== Segment start ==
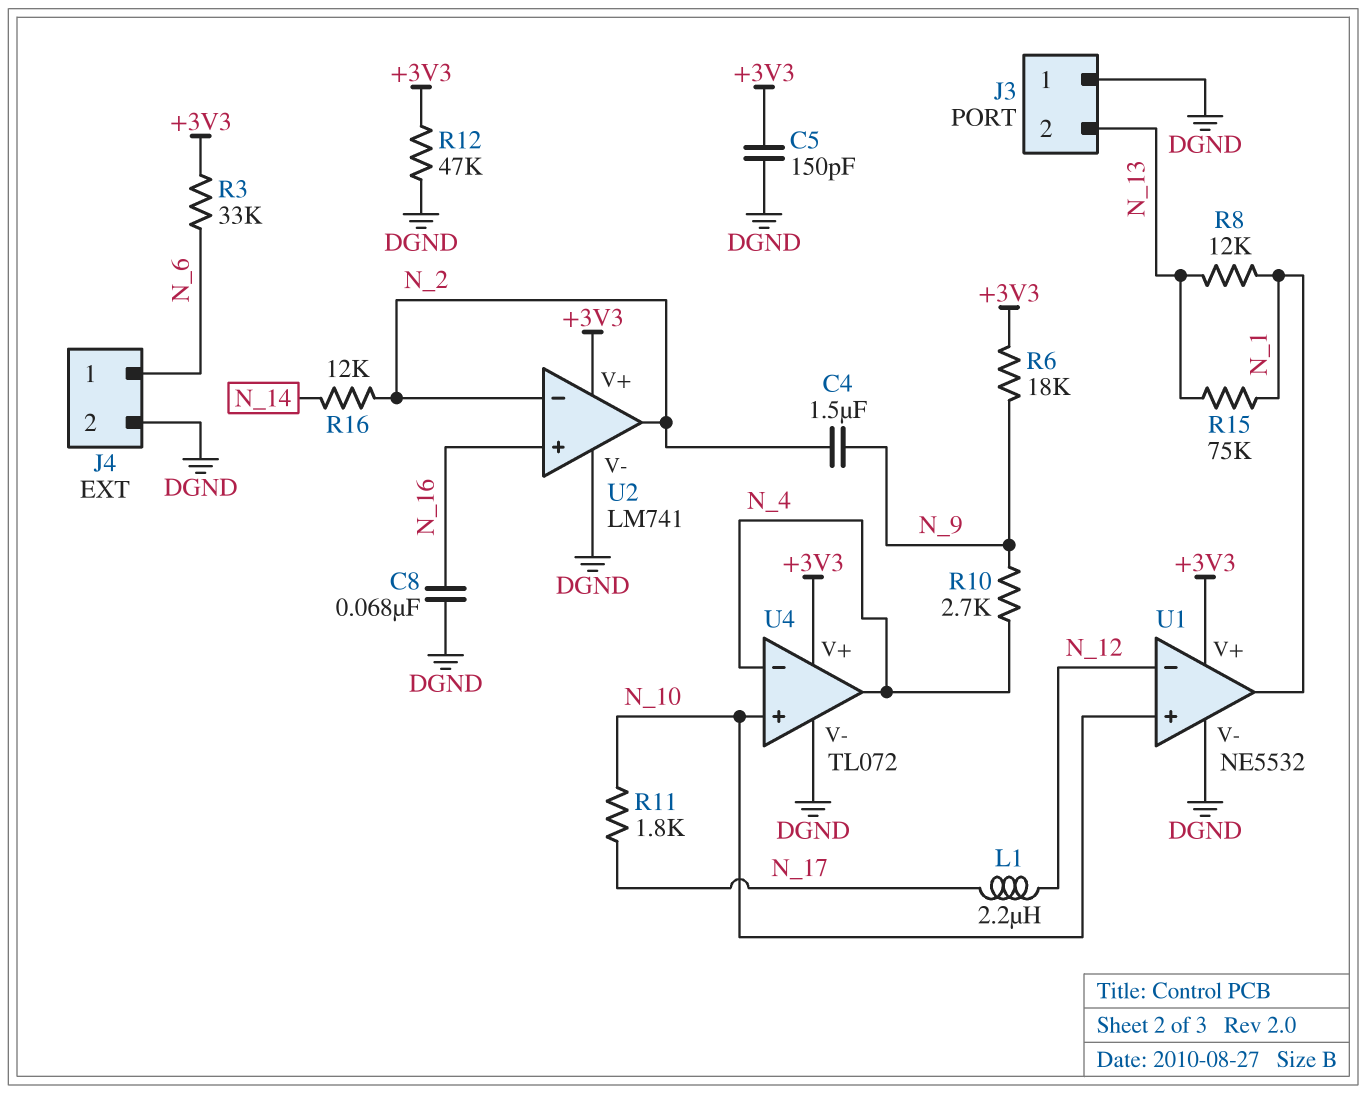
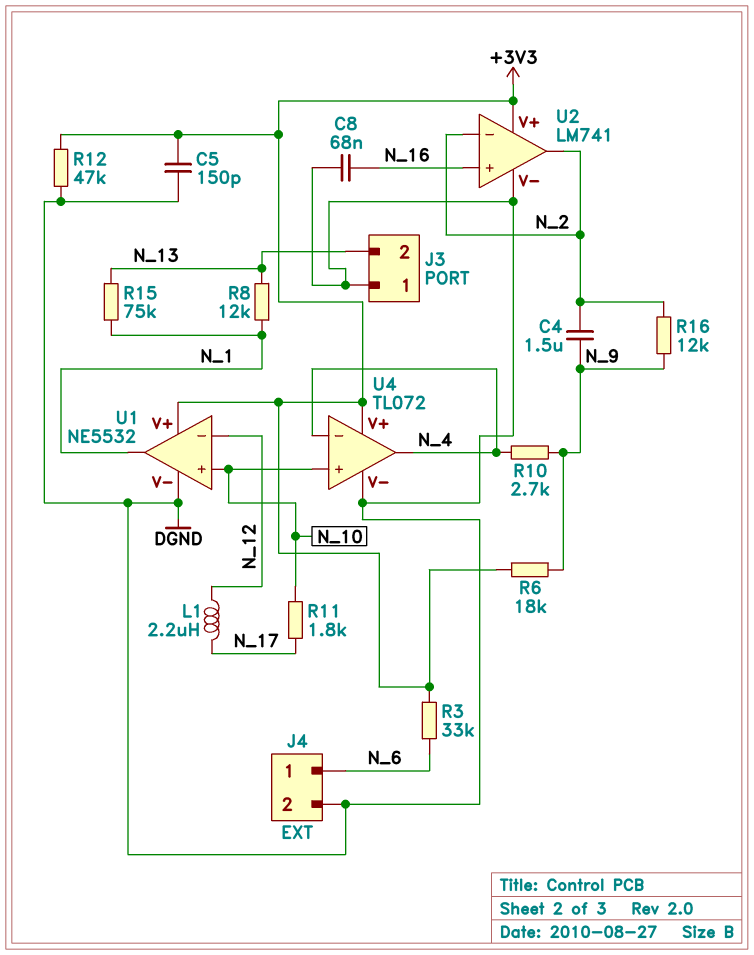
R16: 12k (N_2, N_14) -> 12k (N_2, N_9)

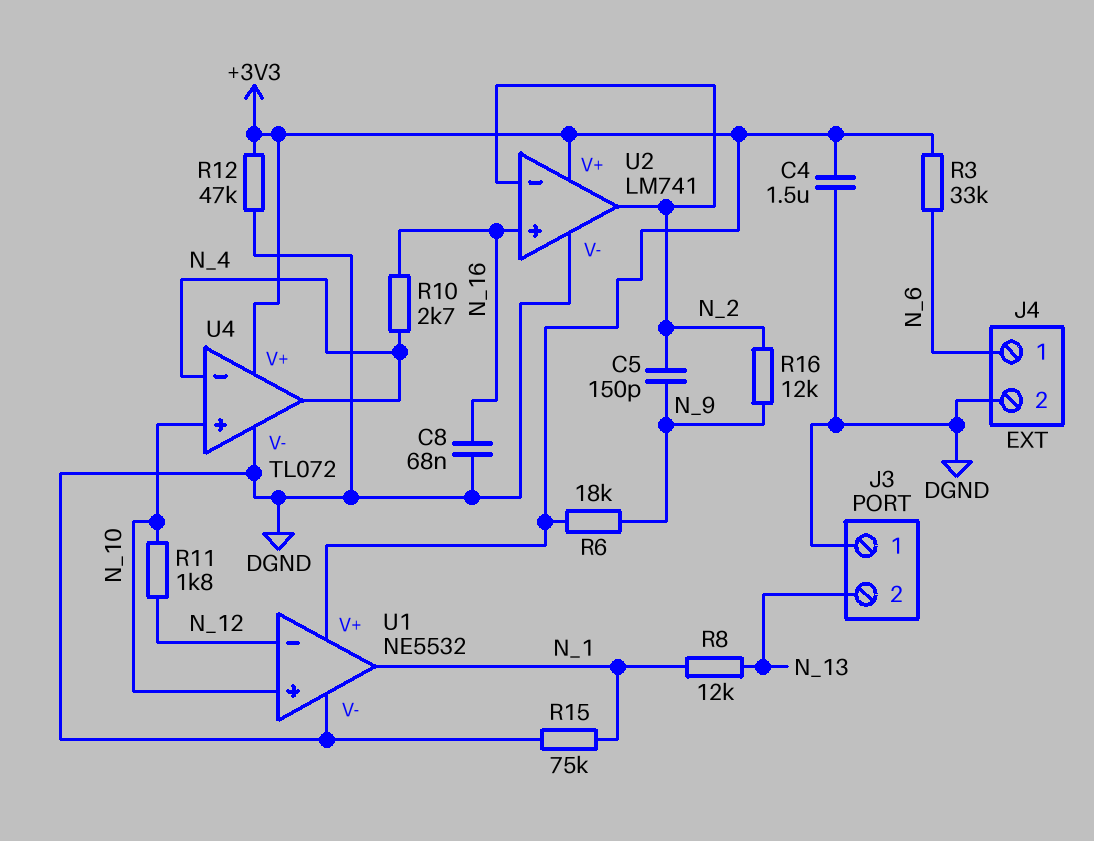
C4: 1.5uF (N_2, N_9) -> 1.5uF (+3V3, DGND)
C5: 150pF (+3V3, DGND) -> 150pF (N_2, N_9)
L1: 2.2uH (N_12, N_17) -> none
R10: 2.7k (N_4, N_9) -> 2.7k (N_4, N_16)
R11: 1.8k (N_10, N_17) -> 1.8k (N_10, N_12)
R15: 75k (N_1, N_13) -> 75k (DGND, N_1)

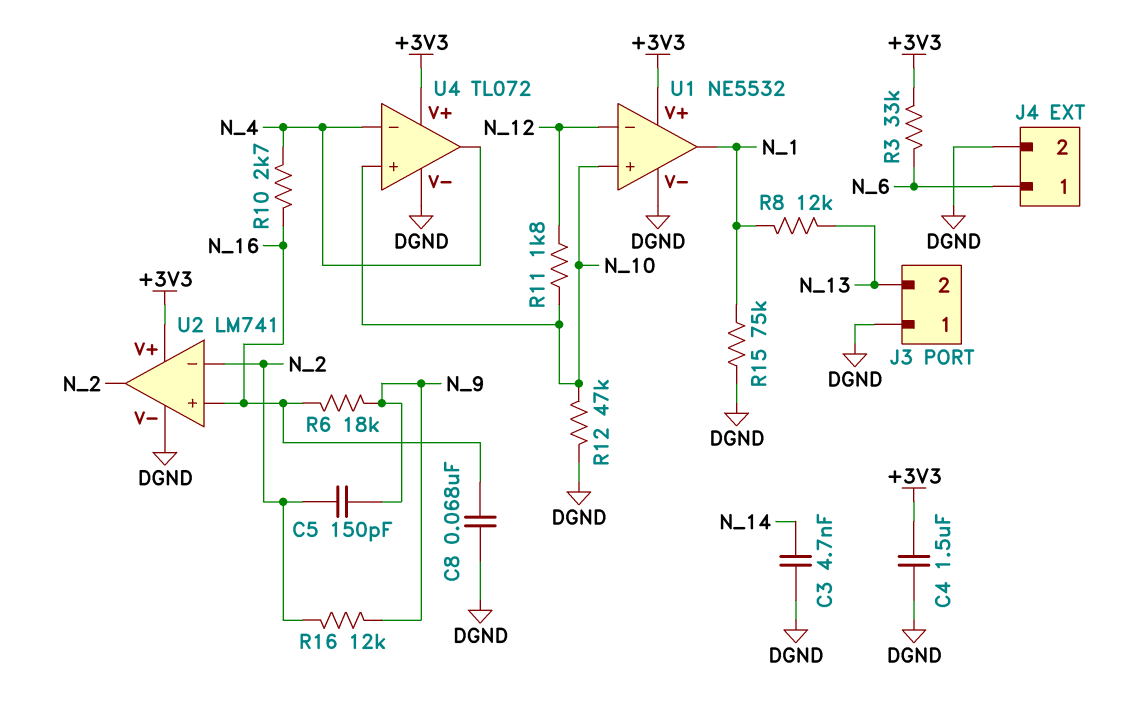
C3: none -> 4.7nF (DGND, N_14)
R6: 18k (+3V3, N_9) -> 18k (N_9, N_16)
R12: 47k (+3V3, DGND) -> 47k (DGND, N_10)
== Segment end ==
REQUIREMENT: Your response should contain each line of the entries above that holds the string "DGND".

ANSWER TO THIS EXERCISE:
C4: 1.5uF (N_2, N_9) -> 1.5uF (+3V3, DGND)
C5: 150pF (+3V3, DGND) -> 150pF (N_2, N_9)
R15: 75k (N_1, N_13) -> 75k (DGND, N_1)
C3: none -> 4.7nF (DGND, N_14)
R12: 47k (+3V3, DGND) -> 47k (DGND, N_10)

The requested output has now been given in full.